#### Records supplied
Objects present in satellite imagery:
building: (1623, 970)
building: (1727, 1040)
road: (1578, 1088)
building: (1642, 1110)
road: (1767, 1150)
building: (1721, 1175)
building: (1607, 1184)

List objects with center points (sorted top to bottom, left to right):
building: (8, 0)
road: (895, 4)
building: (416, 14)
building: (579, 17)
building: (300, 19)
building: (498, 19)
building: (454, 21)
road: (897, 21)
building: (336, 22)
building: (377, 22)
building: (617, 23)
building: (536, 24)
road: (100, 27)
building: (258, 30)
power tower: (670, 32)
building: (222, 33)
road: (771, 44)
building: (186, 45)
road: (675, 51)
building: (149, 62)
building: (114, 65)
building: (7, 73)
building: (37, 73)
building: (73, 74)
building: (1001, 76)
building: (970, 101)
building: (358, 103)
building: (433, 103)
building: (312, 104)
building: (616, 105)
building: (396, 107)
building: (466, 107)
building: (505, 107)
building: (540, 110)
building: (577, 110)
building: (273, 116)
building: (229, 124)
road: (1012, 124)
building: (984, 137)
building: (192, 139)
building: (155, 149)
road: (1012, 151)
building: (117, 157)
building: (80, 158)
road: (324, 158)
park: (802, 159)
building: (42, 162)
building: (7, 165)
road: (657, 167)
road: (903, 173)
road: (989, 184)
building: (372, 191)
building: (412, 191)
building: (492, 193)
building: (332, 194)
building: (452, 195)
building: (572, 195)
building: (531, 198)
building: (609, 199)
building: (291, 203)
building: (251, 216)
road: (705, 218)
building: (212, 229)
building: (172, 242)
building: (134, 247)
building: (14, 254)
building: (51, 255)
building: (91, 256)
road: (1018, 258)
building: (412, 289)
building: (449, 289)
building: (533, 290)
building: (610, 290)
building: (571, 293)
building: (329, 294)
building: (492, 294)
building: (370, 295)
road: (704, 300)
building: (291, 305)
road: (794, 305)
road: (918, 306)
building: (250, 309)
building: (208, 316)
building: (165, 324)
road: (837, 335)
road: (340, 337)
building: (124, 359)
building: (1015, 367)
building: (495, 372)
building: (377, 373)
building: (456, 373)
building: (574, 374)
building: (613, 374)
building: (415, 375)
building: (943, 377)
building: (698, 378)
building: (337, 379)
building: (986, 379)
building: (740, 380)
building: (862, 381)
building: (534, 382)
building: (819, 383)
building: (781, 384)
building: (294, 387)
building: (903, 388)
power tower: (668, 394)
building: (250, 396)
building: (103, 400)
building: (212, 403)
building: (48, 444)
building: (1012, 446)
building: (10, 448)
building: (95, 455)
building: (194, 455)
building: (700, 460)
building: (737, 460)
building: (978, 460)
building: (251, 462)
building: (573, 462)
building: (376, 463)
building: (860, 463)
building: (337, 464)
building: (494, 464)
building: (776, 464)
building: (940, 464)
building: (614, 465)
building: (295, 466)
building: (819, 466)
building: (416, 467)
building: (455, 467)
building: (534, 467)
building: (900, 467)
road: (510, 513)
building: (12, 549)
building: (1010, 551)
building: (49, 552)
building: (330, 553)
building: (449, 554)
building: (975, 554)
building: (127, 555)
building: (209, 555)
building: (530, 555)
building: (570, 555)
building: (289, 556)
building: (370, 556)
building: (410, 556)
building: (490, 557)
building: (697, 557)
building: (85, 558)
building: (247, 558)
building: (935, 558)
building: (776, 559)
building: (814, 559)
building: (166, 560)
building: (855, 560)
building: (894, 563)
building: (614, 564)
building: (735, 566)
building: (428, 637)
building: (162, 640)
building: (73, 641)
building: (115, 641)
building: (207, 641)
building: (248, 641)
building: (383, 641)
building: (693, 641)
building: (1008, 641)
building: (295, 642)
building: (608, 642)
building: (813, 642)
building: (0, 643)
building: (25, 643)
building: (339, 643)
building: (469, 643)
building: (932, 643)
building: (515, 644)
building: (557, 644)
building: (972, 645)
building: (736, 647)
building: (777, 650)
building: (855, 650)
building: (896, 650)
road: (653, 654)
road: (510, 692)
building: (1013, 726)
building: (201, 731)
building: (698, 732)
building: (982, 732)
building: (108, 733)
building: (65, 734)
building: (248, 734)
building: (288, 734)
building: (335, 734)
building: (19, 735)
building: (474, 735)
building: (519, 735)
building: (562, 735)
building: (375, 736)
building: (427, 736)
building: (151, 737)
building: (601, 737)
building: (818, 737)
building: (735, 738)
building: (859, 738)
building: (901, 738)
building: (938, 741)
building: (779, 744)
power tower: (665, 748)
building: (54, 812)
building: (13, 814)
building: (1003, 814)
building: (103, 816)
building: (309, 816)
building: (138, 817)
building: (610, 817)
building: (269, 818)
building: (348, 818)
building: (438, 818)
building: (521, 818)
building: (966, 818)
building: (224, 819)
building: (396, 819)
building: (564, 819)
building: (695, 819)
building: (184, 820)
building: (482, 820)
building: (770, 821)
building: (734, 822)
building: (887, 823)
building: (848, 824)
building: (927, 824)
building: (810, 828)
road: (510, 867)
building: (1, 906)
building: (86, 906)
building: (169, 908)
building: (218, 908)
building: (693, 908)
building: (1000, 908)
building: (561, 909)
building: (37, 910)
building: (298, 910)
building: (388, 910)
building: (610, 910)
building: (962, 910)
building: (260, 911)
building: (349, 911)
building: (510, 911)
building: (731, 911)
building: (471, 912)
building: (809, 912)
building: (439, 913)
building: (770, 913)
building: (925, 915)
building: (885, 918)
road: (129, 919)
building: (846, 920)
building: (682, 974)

#### Aim of the exercise
Among the records, find all lines that include the string "tower" and return them.

#### Written response
power tower: (670, 32)
power tower: (668, 394)
power tower: (665, 748)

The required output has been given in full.